Task details:
Although the entries hold pictures, only their words are printed back, exactly as given.

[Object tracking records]
=-=-=-=-=
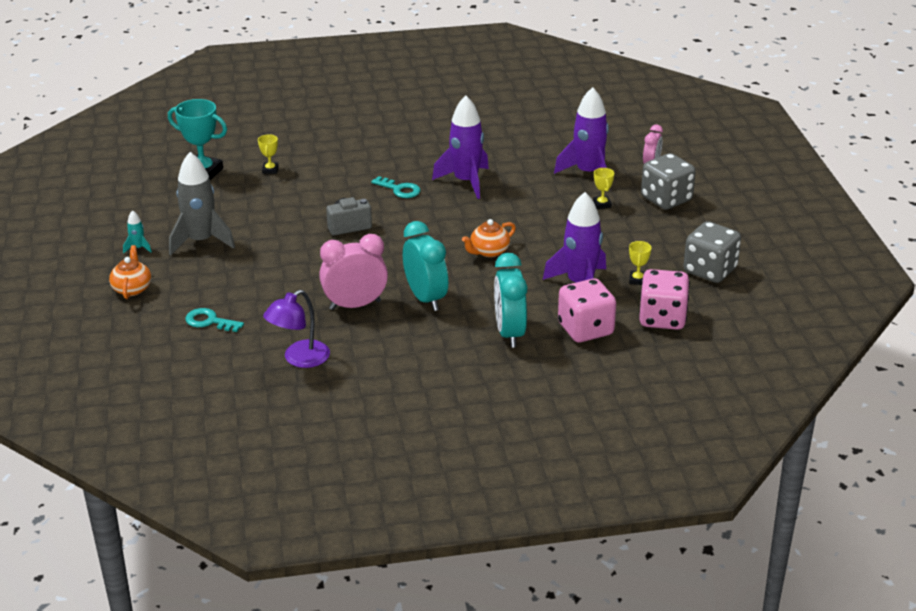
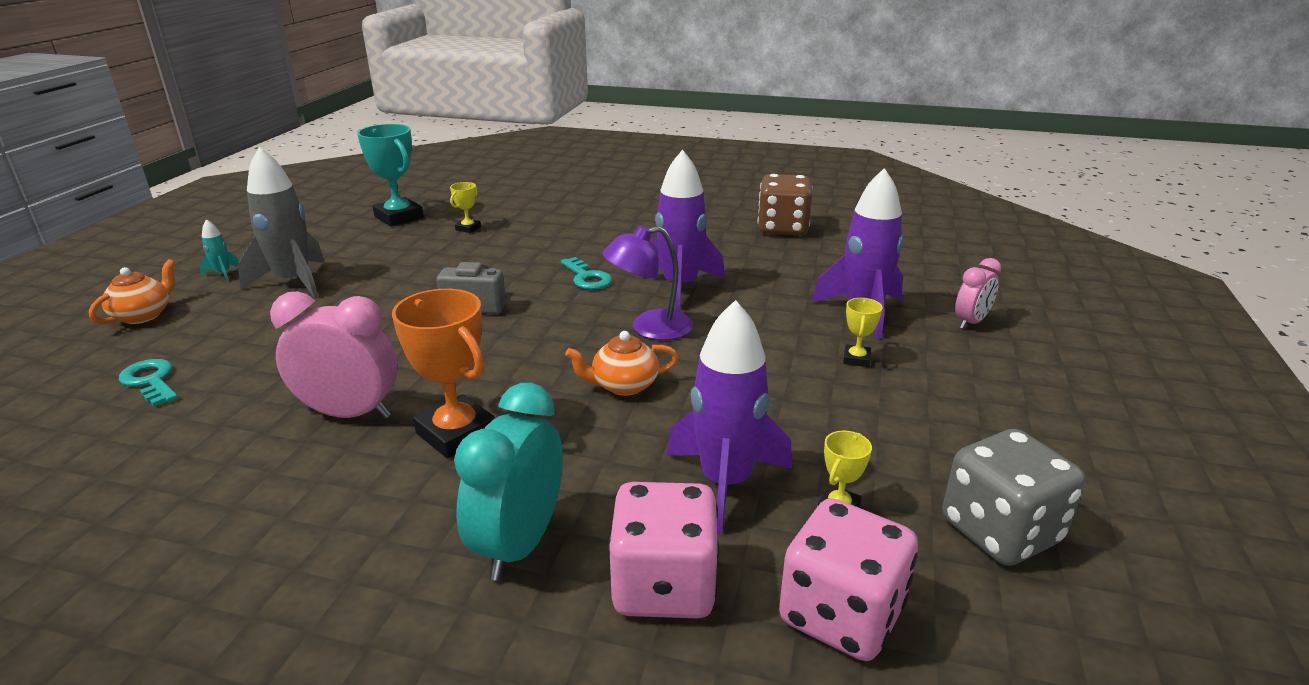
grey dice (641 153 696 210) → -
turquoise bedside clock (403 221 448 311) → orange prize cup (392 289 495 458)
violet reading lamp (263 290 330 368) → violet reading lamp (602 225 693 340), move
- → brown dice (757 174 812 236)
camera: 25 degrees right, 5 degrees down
=-=-=-=-=
Exercise solution:
grey dice (641 153 696 210) → -
turquoise bedside clock (403 221 448 311) → orange prize cup (392 289 495 458)
violet reading lamp (263 290 330 368) → violet reading lamp (602 225 693 340), move
- → brown dice (757 174 812 236)
camera: 25 degrees right, 5 degrees down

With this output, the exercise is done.